== Exercise details ==
Without any pictures, copy the records below once more, exactly as they are.
[Entries provided]
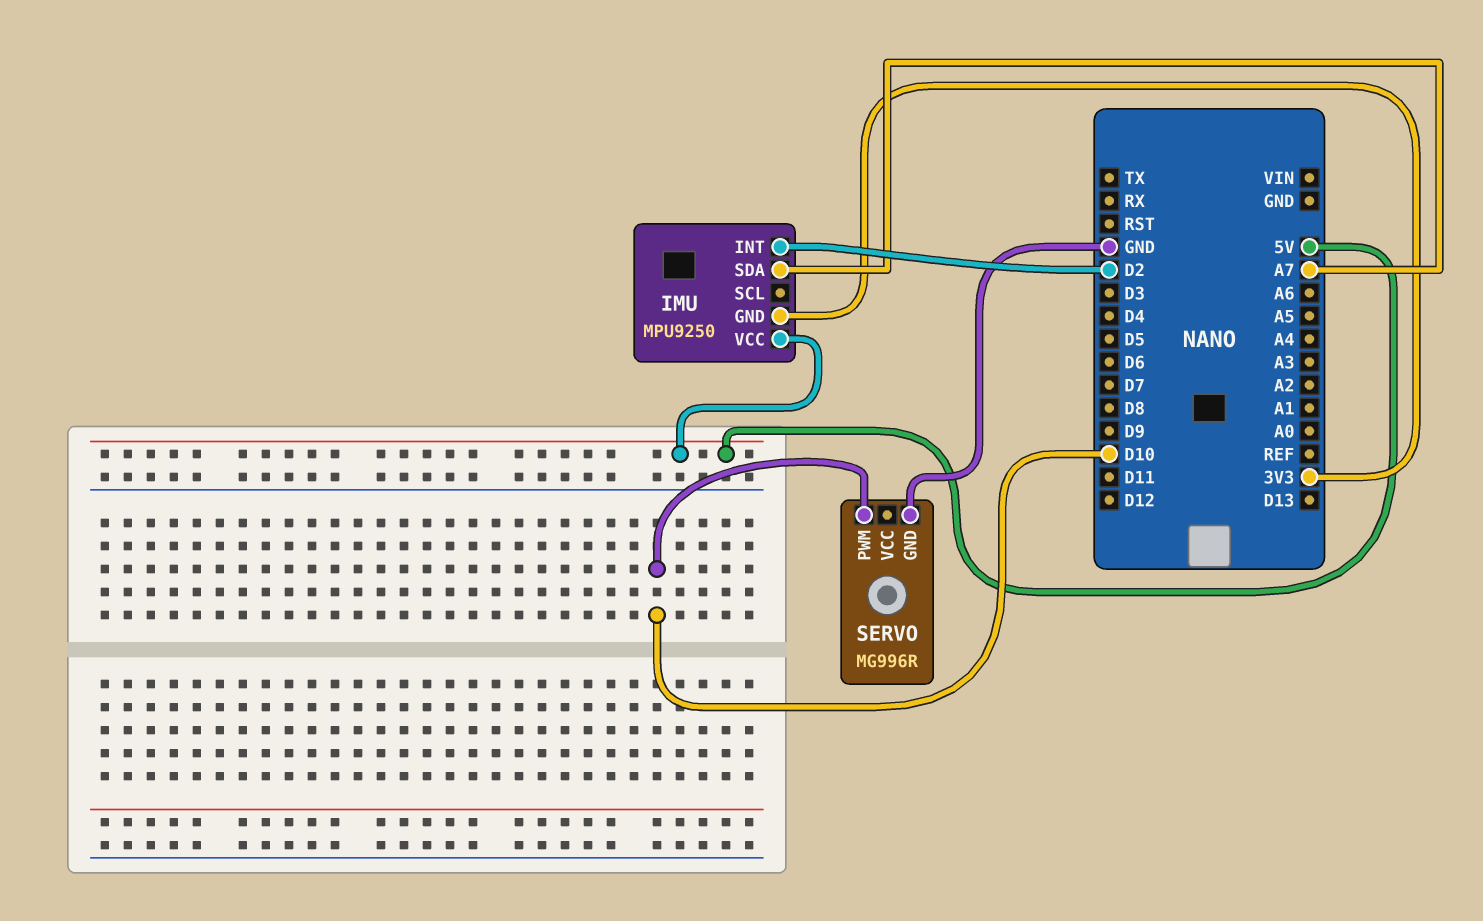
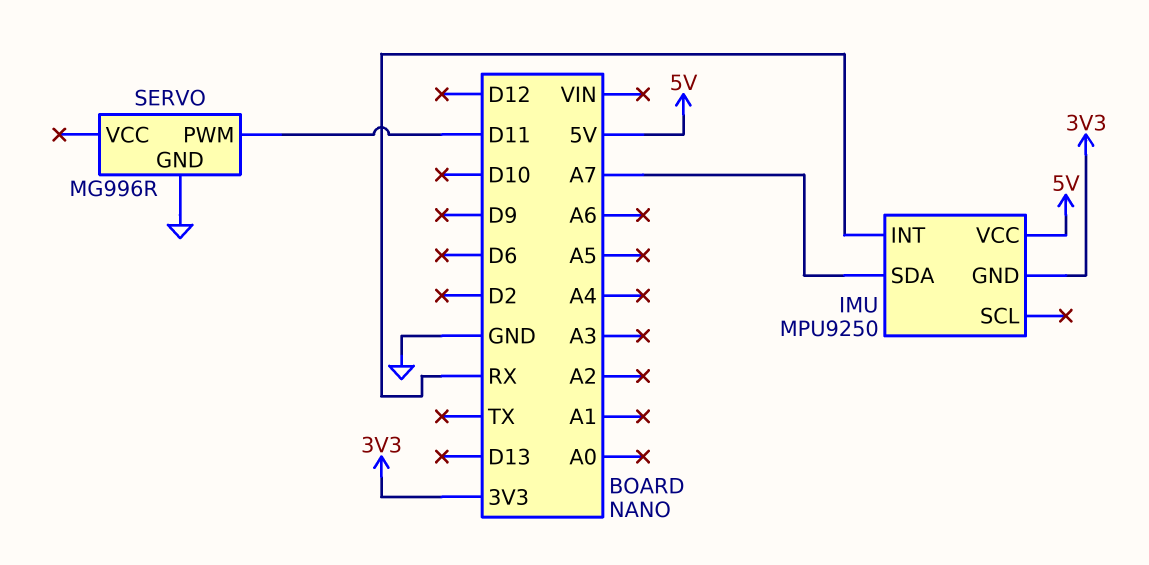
IMU pin INT: D2 -> RX
SERVO pin PWM: D10 -> D11

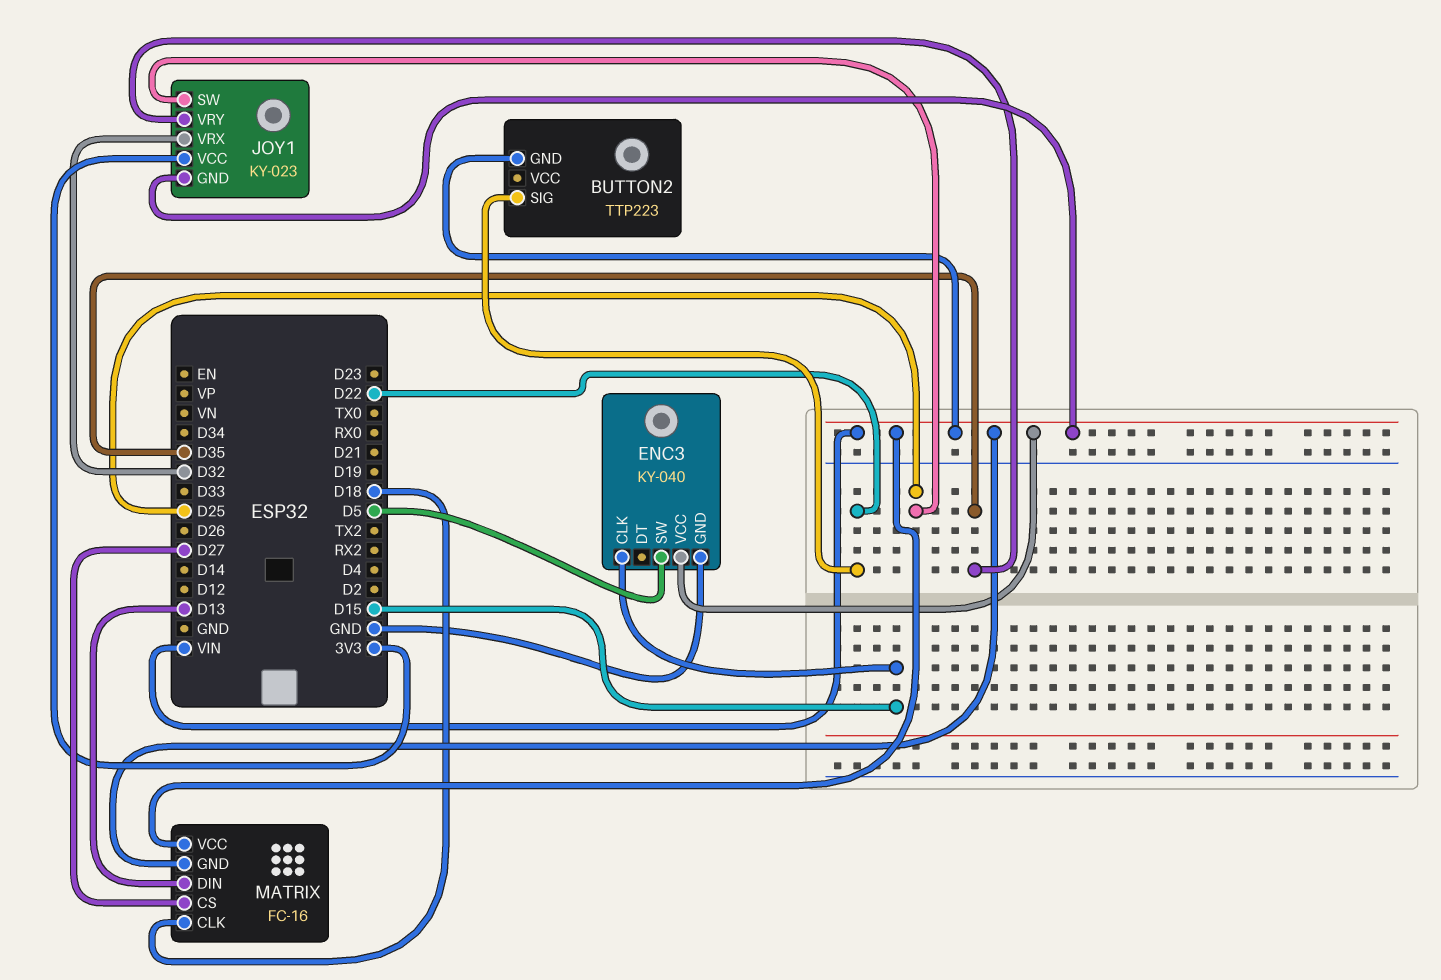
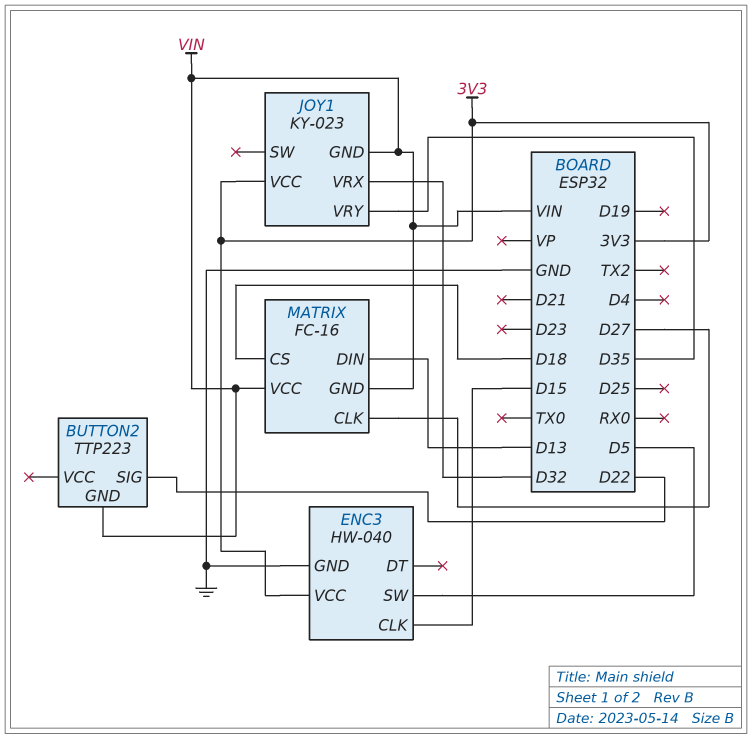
ENC3: KY-040 -> HW-040
ENC3 pin VCC: VIN -> 3V3
JOY1 pin SW: D25 -> none
MATRIX pin CLK: D18 -> D27
MATRIX pin CS: D27 -> D18

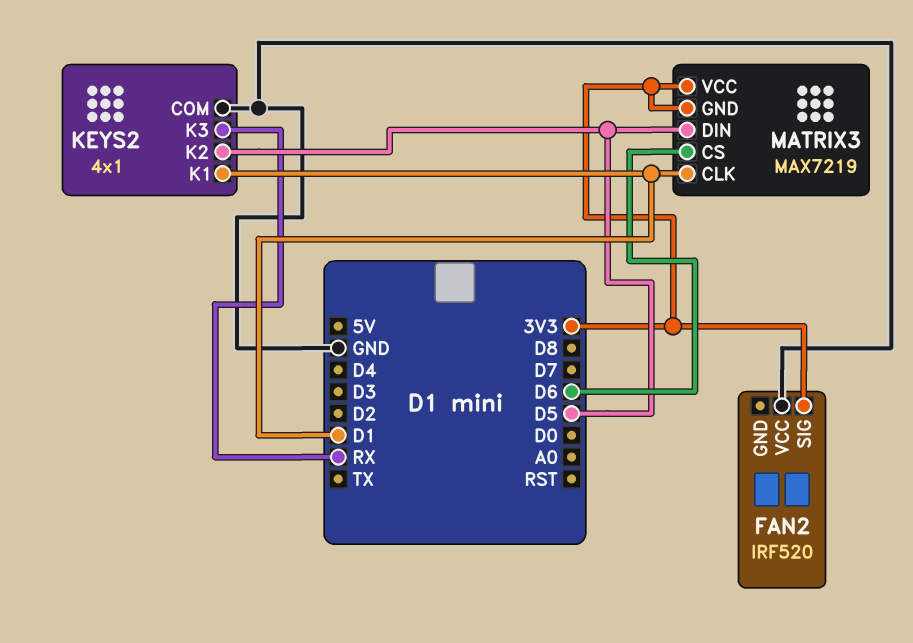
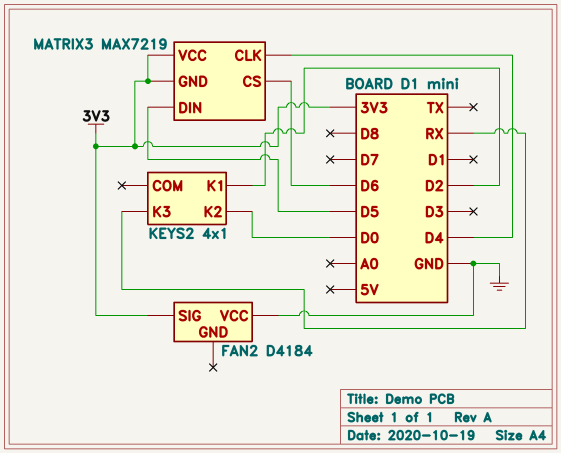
FAN2: IRF520 -> D4184
KEYS2 pin COM: GND -> none
KEYS2 pin K1: D1 -> D2
KEYS2 pin K2: D5 -> D0
MATRIX3 pin CLK: D1 -> D4

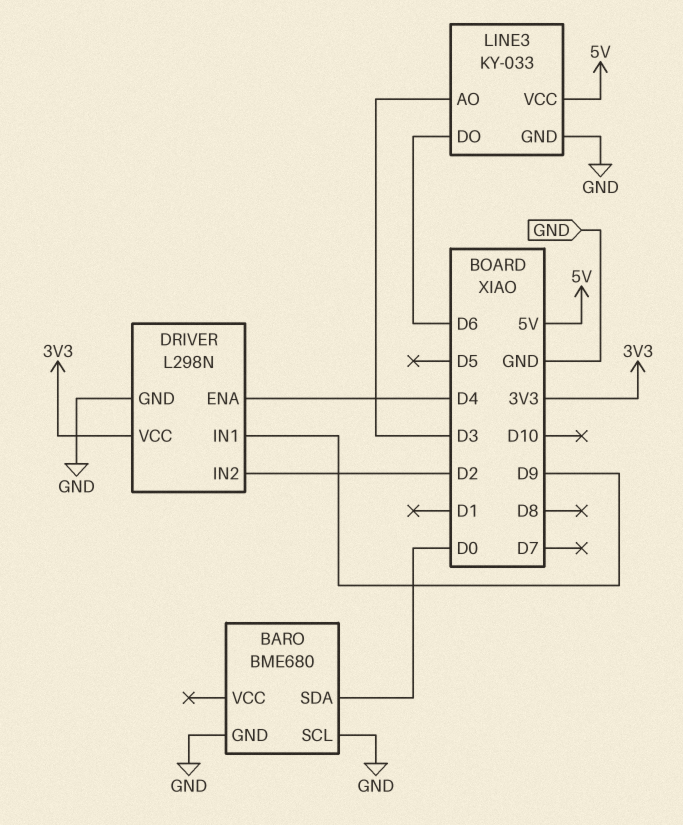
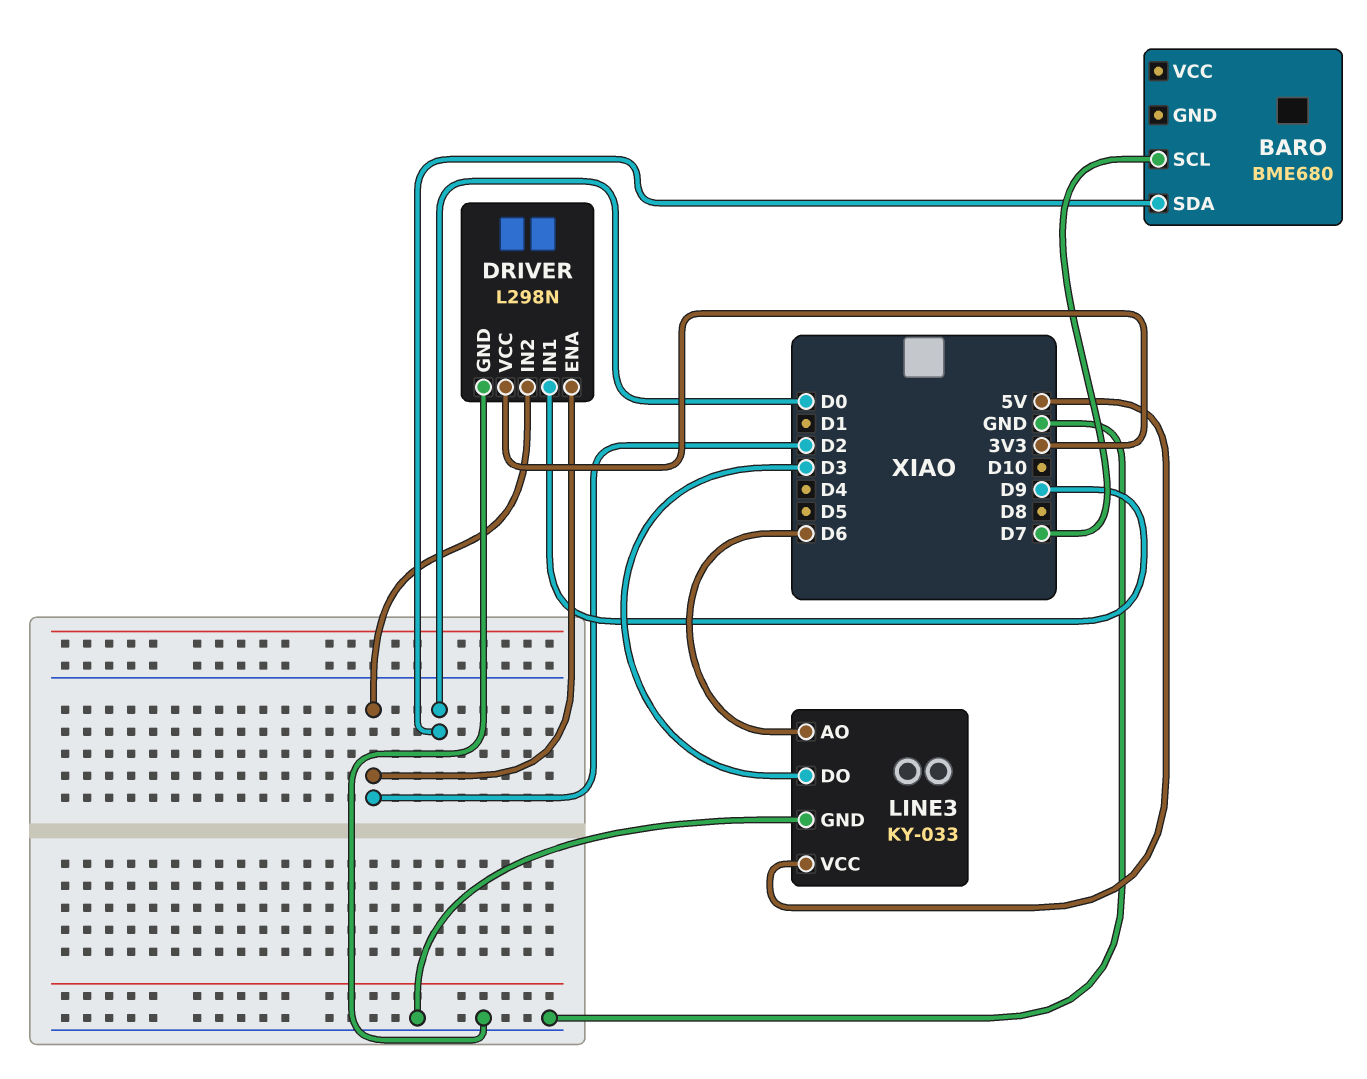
BARO pin GND: GND -> none
BARO pin SCL: GND -> D7
DRIVER pin ENA: D4 -> D2
LINE3 pin AO: D3 -> D6
LINE3 pin DO: D6 -> D3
[/Entries provided]
== Answer ==
IMU pin INT: D2 -> RX
SERVO pin PWM: D10 -> D11

ENC3: KY-040 -> HW-040
ENC3 pin VCC: VIN -> 3V3
JOY1 pin SW: D25 -> none
MATRIX pin CLK: D18 -> D27
MATRIX pin CS: D27 -> D18

FAN2: IRF520 -> D4184
KEYS2 pin COM: GND -> none
KEYS2 pin K1: D1 -> D2
KEYS2 pin K2: D5 -> D0
MATRIX3 pin CLK: D1 -> D4

BARO pin GND: GND -> none
BARO pin SCL: GND -> D7
DRIVER pin ENA: D4 -> D2
LINE3 pin AO: D3 -> D6
LINE3 pin DO: D6 -> D3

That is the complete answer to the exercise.